▶ **Source material**

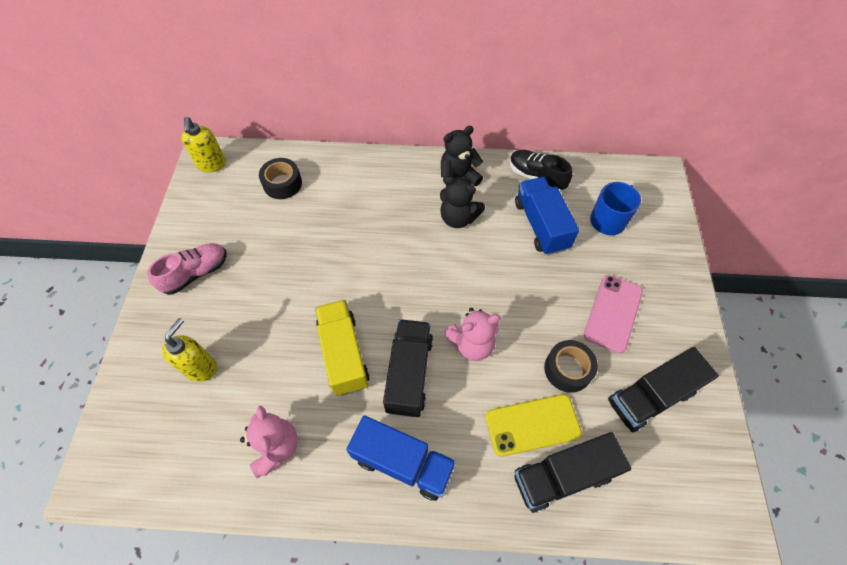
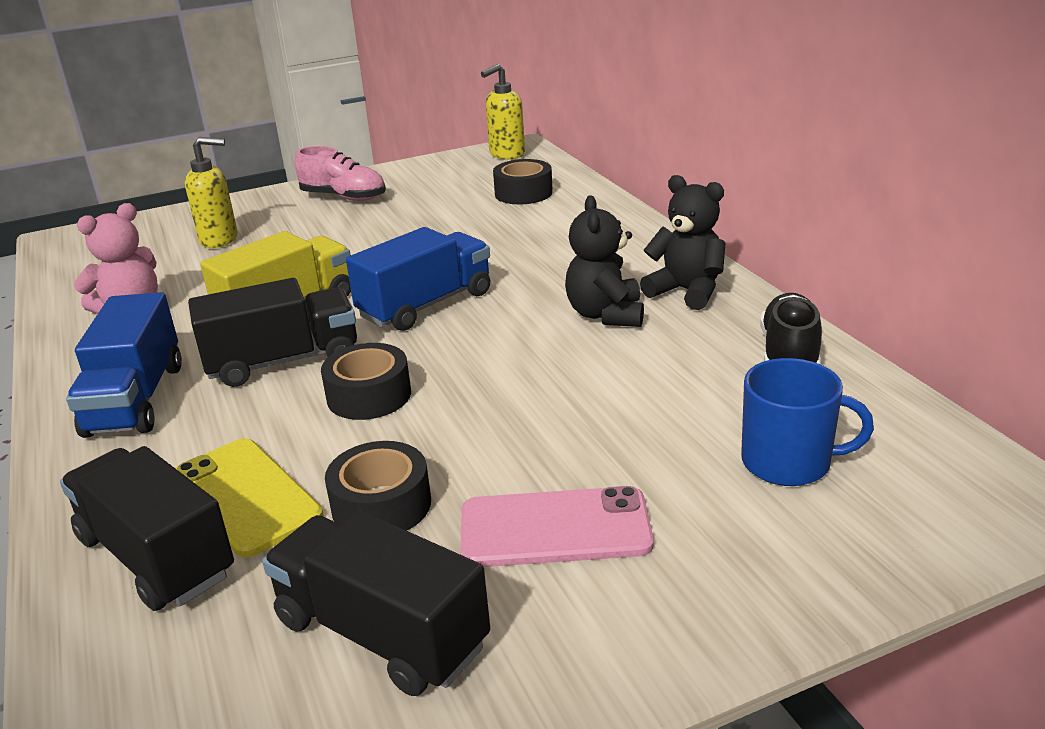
camera: 65 degrees right, 30 degrees down
(472, 344) = (369, 395): pink teddy bear -> black tape
(541, 225) = (681, 390): blue truck -> blue truck (426, 305)

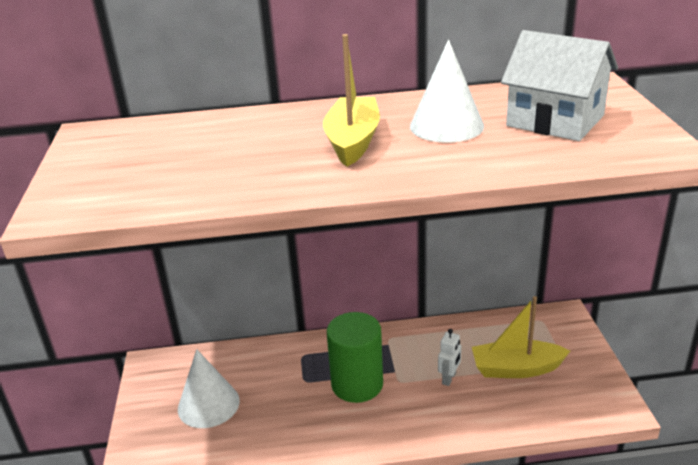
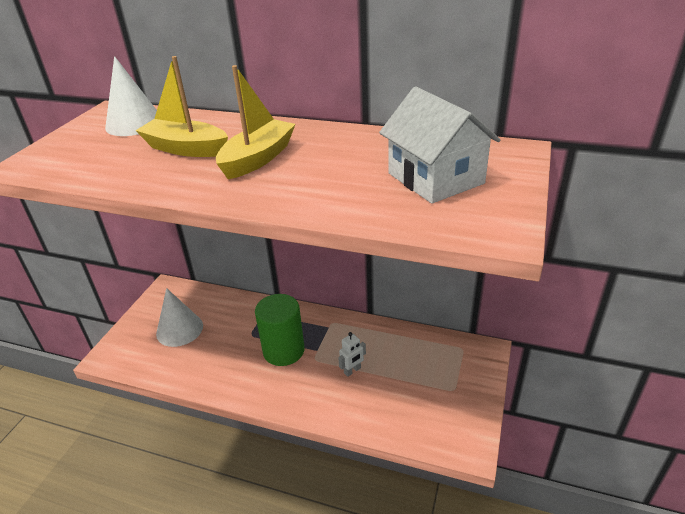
camera: 25 degrees right, 5 degrees up
(446, 126) = (342, 162): white cone -> white cone (134, 123)
(516, 369) = (410, 382): yellow boat -> yellow boat (186, 149)

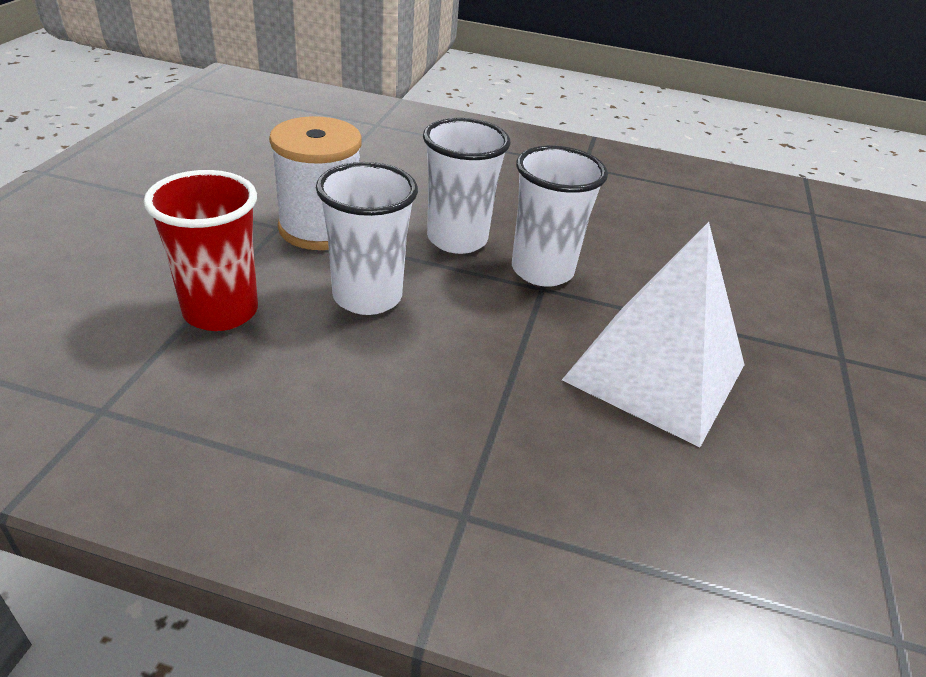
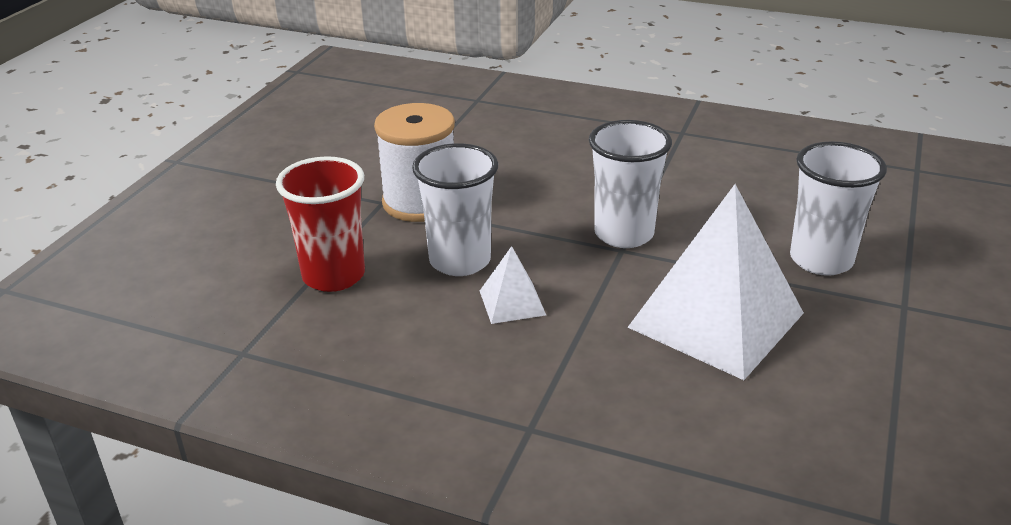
camera: 10 degrees right, 5 degrees down
(429, 348) = (512, 302): none -> white pyramid
(457, 239) = (546, 208): white cup -> white cup (821, 260)

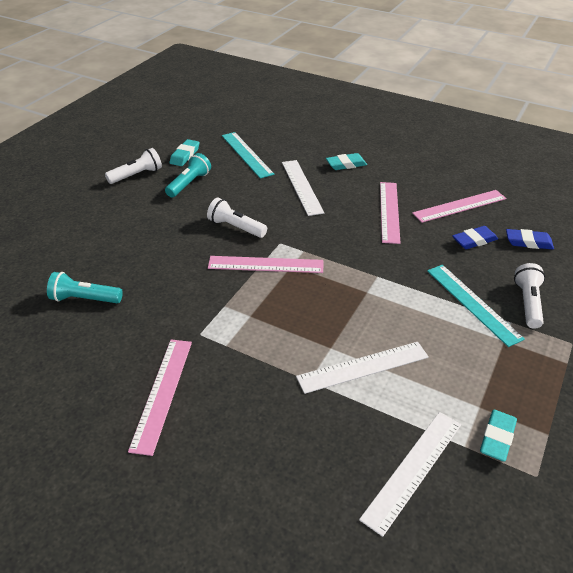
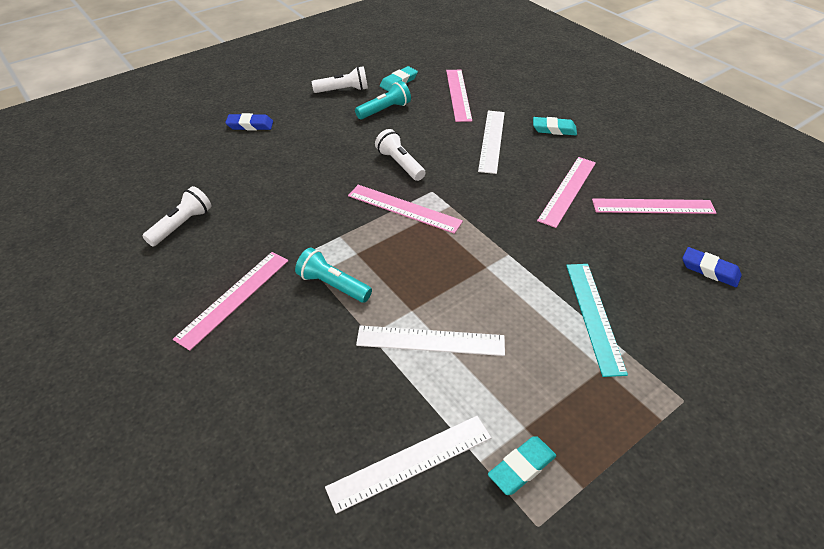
camera: 25 degrees right, 5 degrees up
(84, 299) = (226, 192): turquoise flashlight -> turquoise flashlight (332, 285)
(246, 154) = (458, 94): turquoise ruler -> pink ruler
(474, 240) = (644, 249): blue eraser -> blue eraser (250, 125)
(527, 303) = (660, 337): white flashlight -> white flashlight (182, 225)

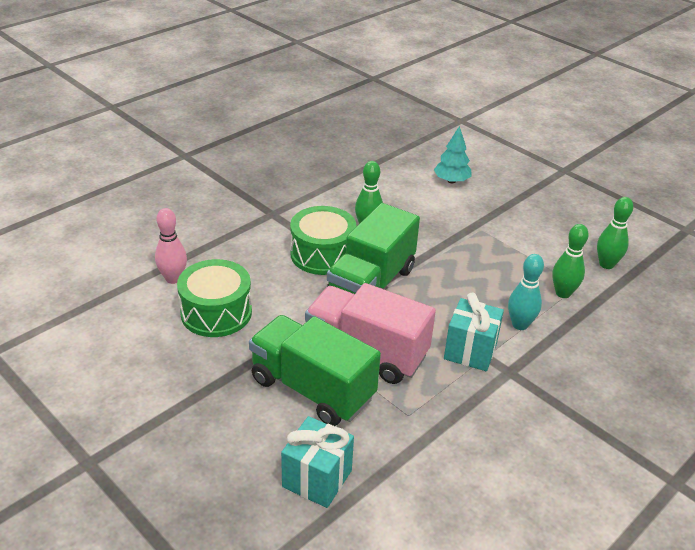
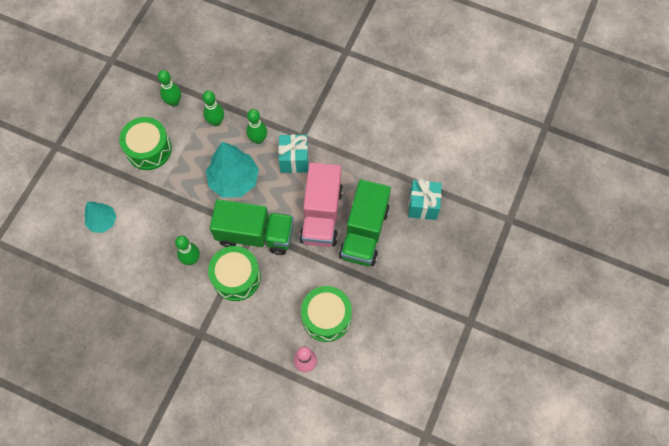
camera: 110 degrees left, 30 degrees up
(462, 286) = (234, 180): none -> turquoise tree
(520, 325) = (258, 139): turquoise bowling pin -> green bowling pin
(537, 230) = (149, 149): none -> green drum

▶ **Task requirements**
The entries should be reproduced word for word, pictures omitted.

▶ **Output of the exercise**
camera: 65 degrees right, 30 degrees down
(472, 344) = (369, 395): pink teddy bear -> black tape
(541, 225) = (681, 390): blue truck -> blue truck (426, 305)

camera: 25 degrees right, 5 degrees up
(446, 126) = (342, 162): white cone -> white cone (134, 123)
(516, 369) = (410, 382): yellow boat -> yellow boat (186, 149)

camera: 10 degrees right, 5 degrees down
(429, 348) = (512, 302): none -> white pyramid
(457, 239) = (546, 208): white cup -> white cup (821, 260)

camera: 25 degrees right, 5 degrees up
(84, 299) = (226, 192): turquoise flashlight -> turquoise flashlight (332, 285)
(246, 154) = (458, 94): turquoise ruler -> pink ruler
(474, 240) = (644, 249): blue eraser -> blue eraser (250, 125)
(527, 303) = (660, 337): white flashlight -> white flashlight (182, 225)

camera: 110 degrees left, 30 degrees up
(462, 286) = (234, 180): none -> turquoise tree
(520, 325) = (258, 139): turquoise bowling pin -> green bowling pin
(537, 230) = (149, 149): none -> green drum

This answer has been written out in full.